===== DATA PROVIDED

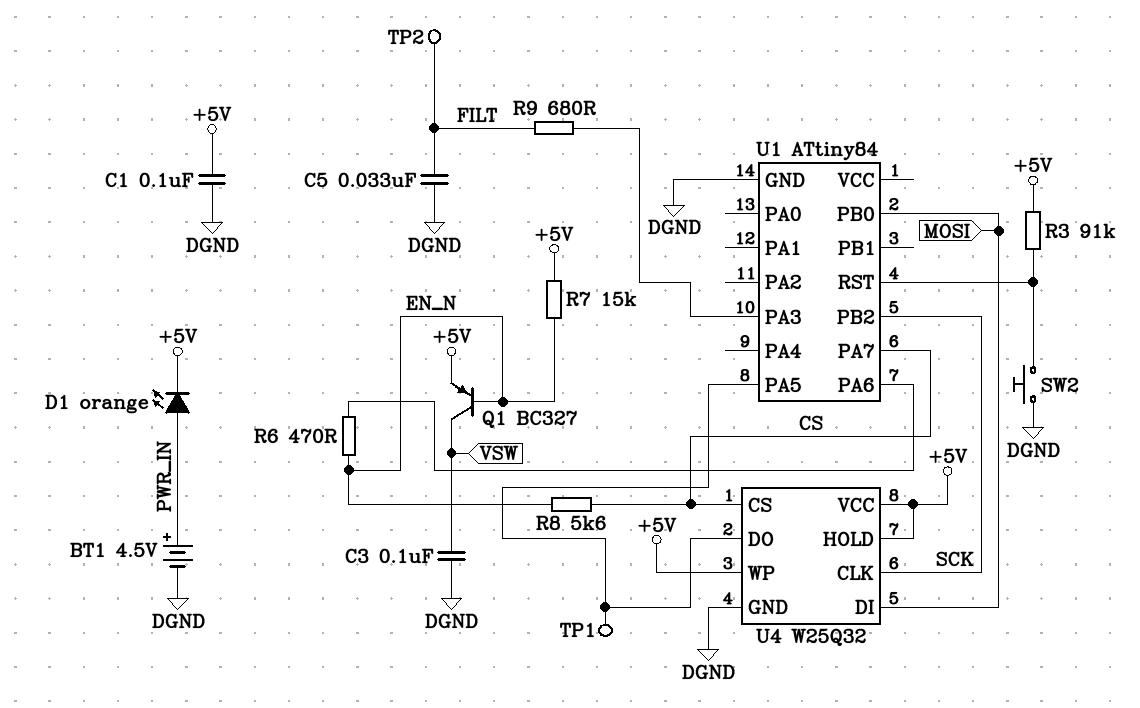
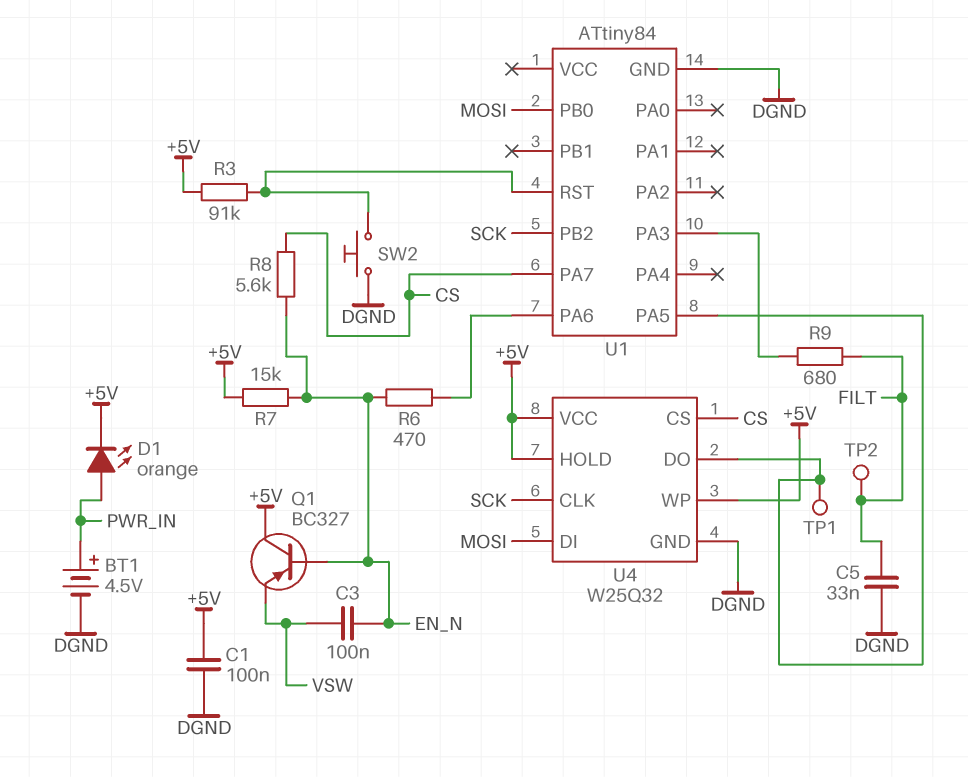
C3: 100nF (DGND, VSW) -> 100nF (EN_N, VSW)
Q1: PNP BC327 (B EN_N, C VSW, E +5V) -> PNP BC327 (B EN_N, C +5V, E VSW)

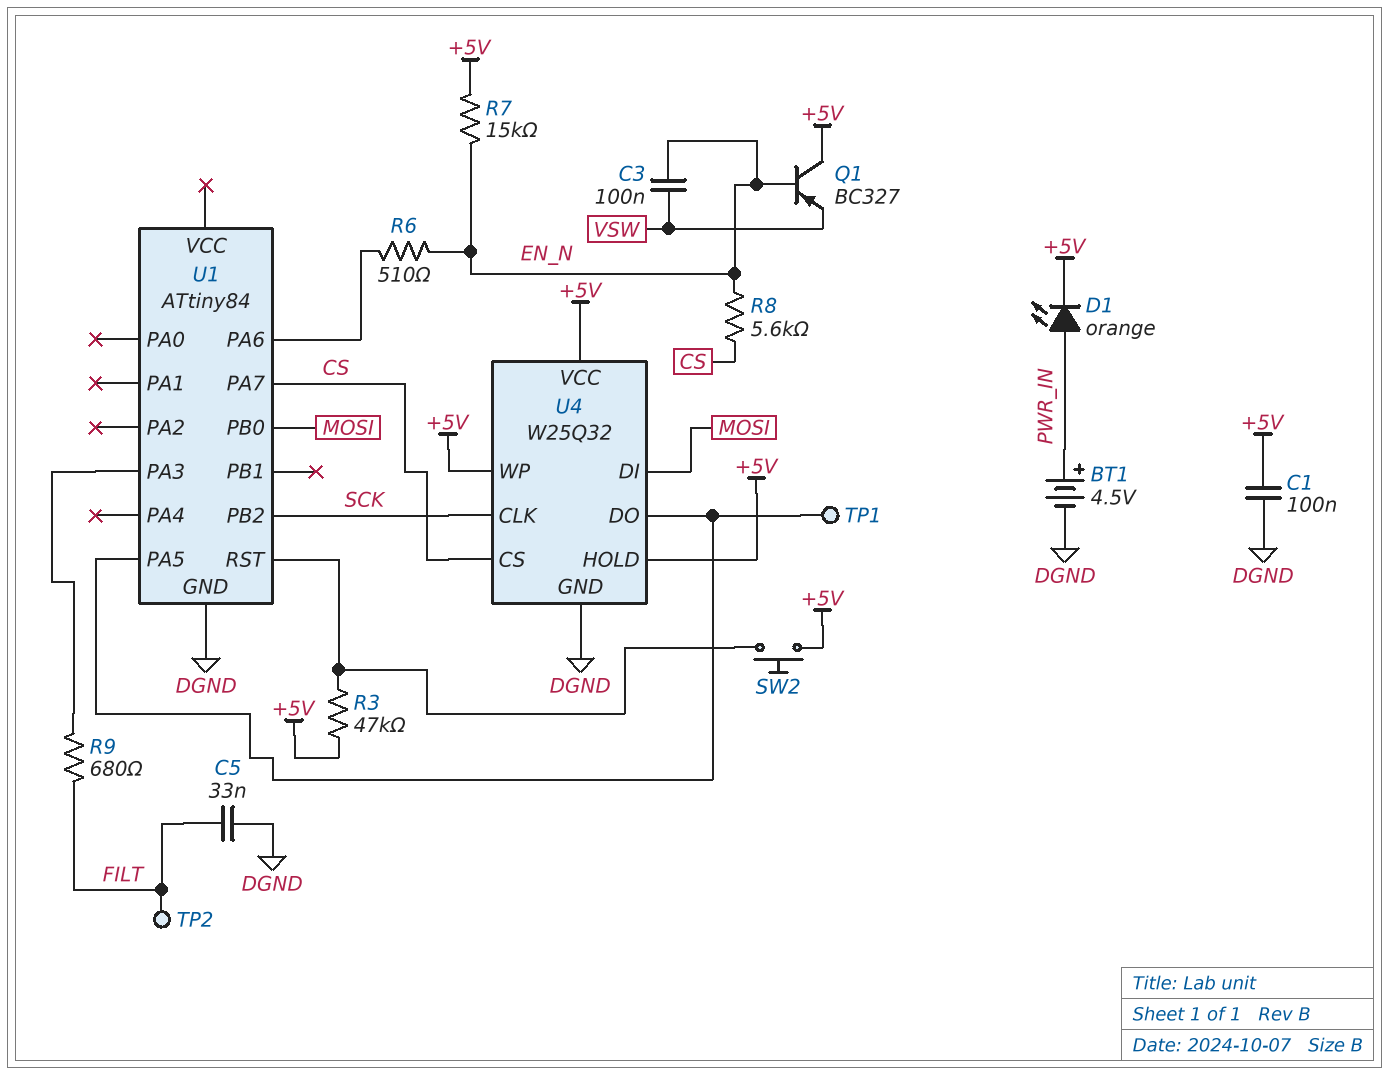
R3: 91k (+5V, U1/RST) -> 47k (+5V, U1/RST)
R6: 470 (EN_N, U1/PA6) -> 510 (EN_N, U1/PA6)
SW2: button (DGND, U1/RST) -> button (+5V, U1/RST)

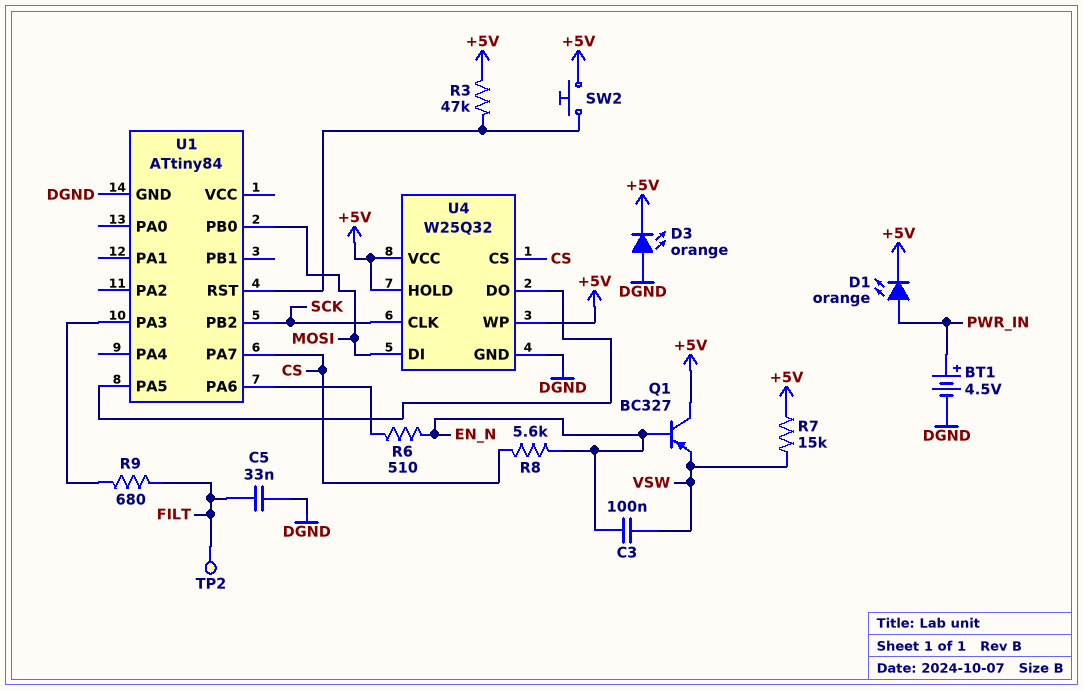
C1: 100nF (+5V, DGND) -> none
D3: none -> LED orange (A DGND, K +5V)
R7: 15k (+5V, EN_N) -> 15k (+5V, VSW)
TP1: test point (U1/PA5) -> none

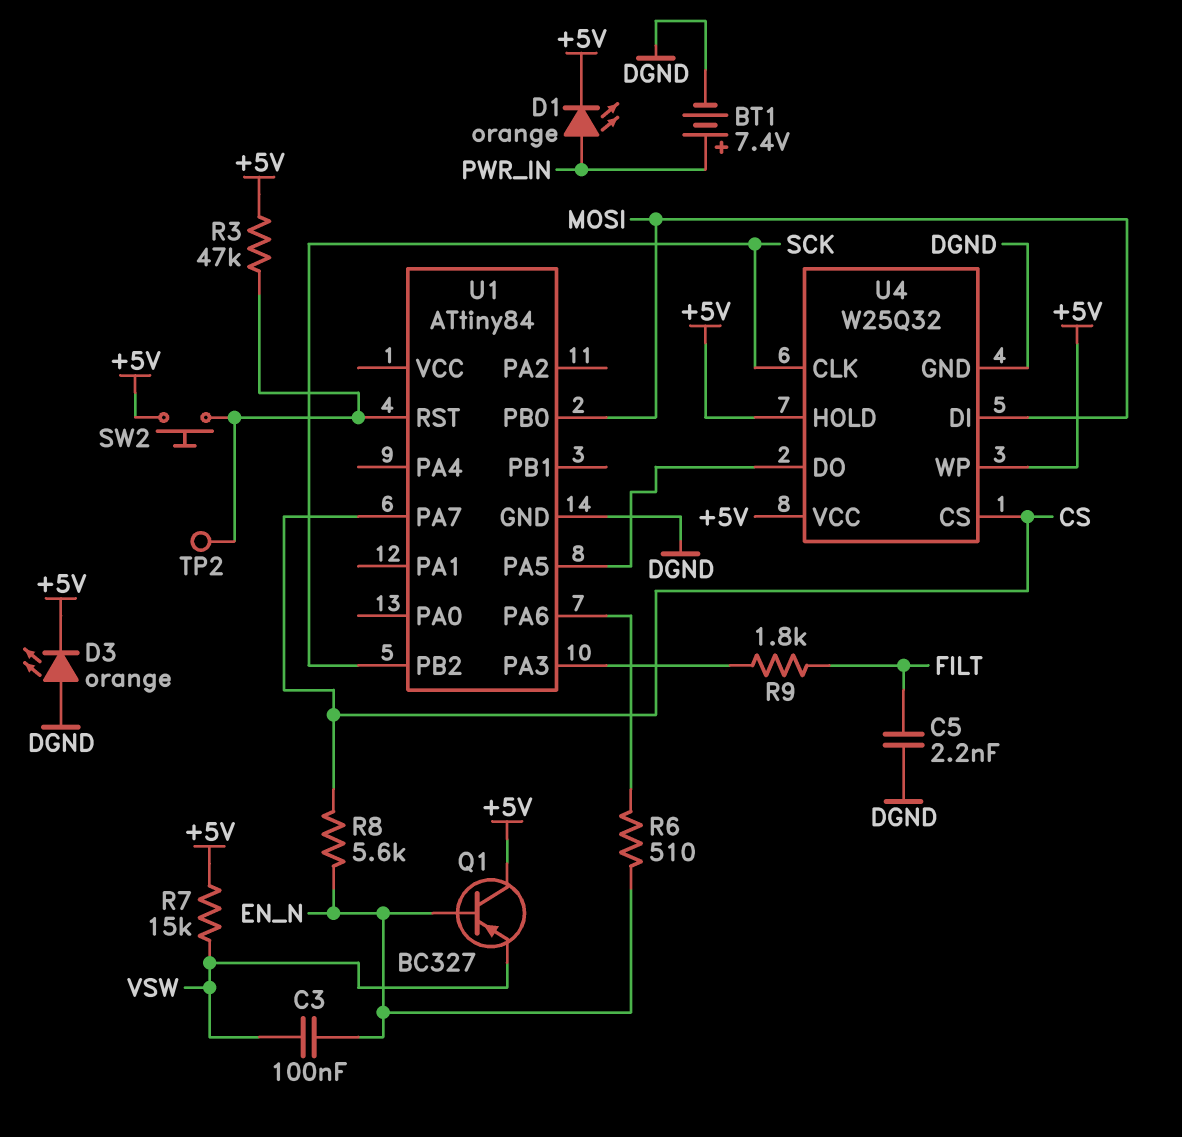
BT1: 4.5V (plus PWR_IN, minus DGND) -> 7.4V (plus PWR_IN, minus DGND)
C5: 33nF (DGND, FILT) -> 2.2nF (DGND, FILT)
R9: 680 (FILT, U1/PA3) -> 1.8k (FILT, U1/PA3)
TP2: test point (FILT) -> test point (U1/RST)

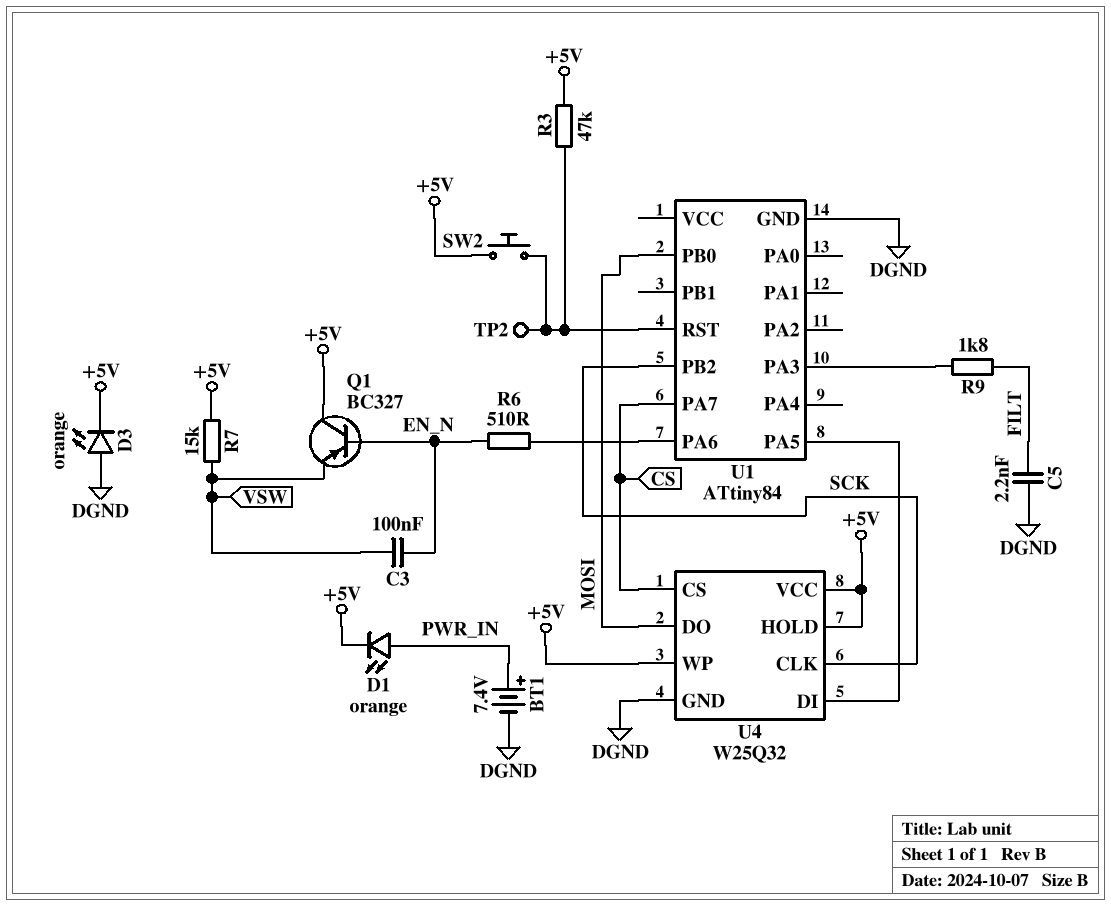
R8: 5.6k (CS, EN_N) -> none
U4 pin DI: MOSI -> U1/PA5
U4 pin DO: U1/PA5 -> MOSI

==========

ASSIGNMENT ▸
Each line above that contains "test" must be copied out.

THE COMPLETED TASK ▸
TP1: test point (U1/PA5) -> none
TP2: test point (FILT) -> test point (U1/RST)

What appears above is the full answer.